Before-and-after object lists

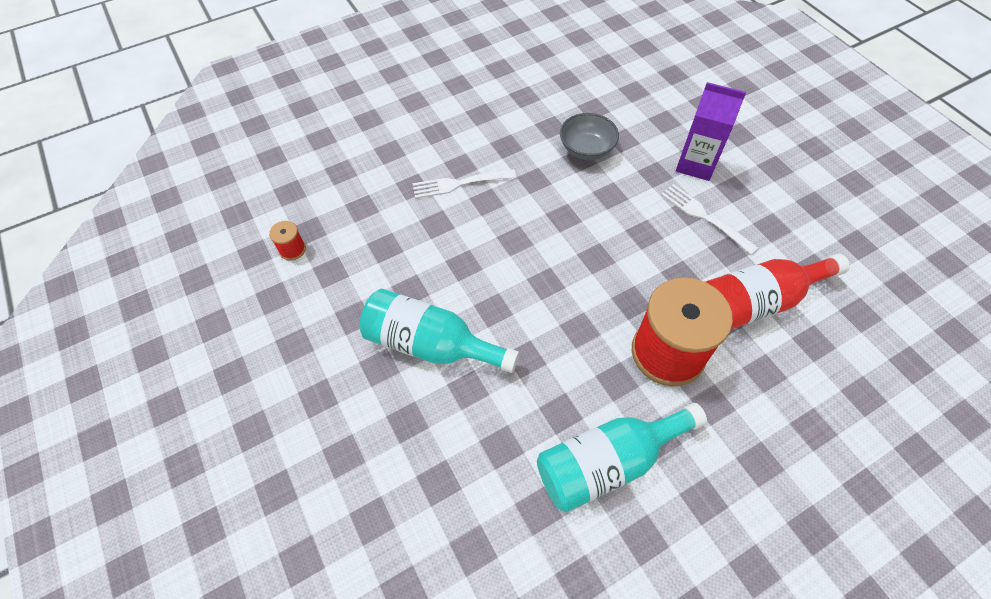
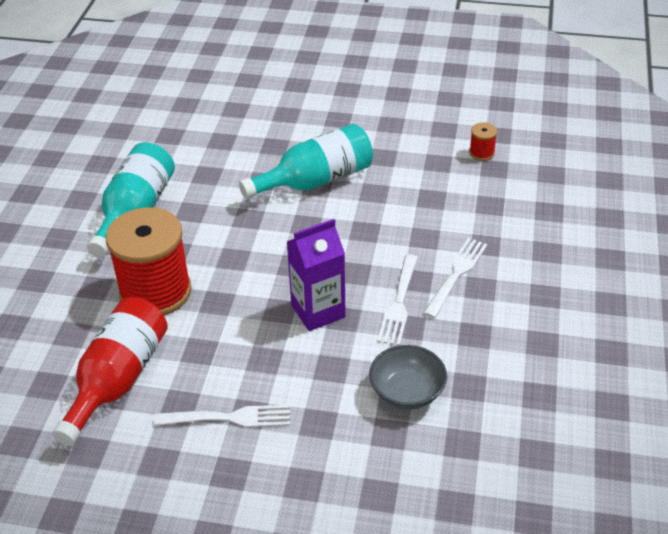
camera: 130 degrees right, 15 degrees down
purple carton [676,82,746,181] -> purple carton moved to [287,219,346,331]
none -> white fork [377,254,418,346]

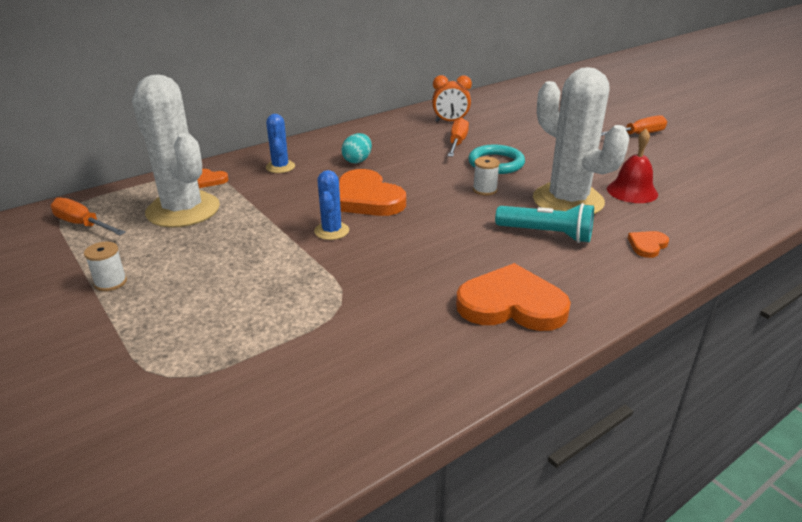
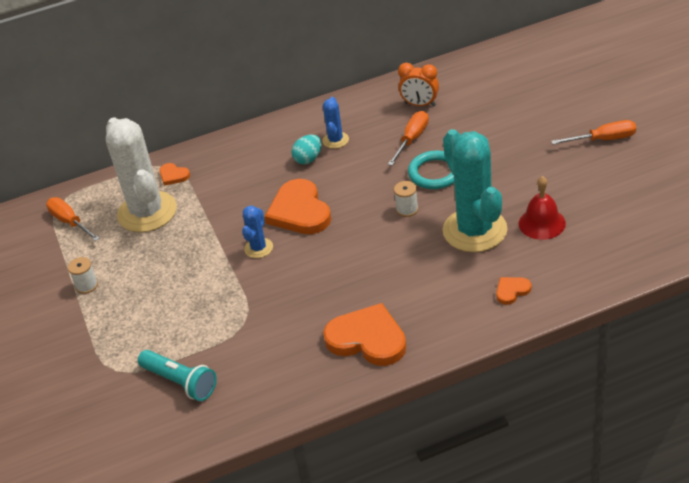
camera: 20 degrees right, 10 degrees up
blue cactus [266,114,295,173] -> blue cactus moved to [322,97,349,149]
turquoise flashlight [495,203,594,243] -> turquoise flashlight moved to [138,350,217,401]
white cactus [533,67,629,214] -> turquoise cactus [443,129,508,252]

● What you have to do
Your task is to repeat the entries above exactly, omitting the pictures.

● Answer space
camera: 130 degrees right, 15 degrees down
purple carton [676,82,746,181] -> purple carton moved to [287,219,346,331]
none -> white fork [377,254,418,346]

camera: 20 degrees right, 10 degrees up
blue cactus [266,114,295,173] -> blue cactus moved to [322,97,349,149]
turquoise flashlight [495,203,594,243] -> turquoise flashlight moved to [138,350,217,401]
white cactus [533,67,629,214] -> turquoise cactus [443,129,508,252]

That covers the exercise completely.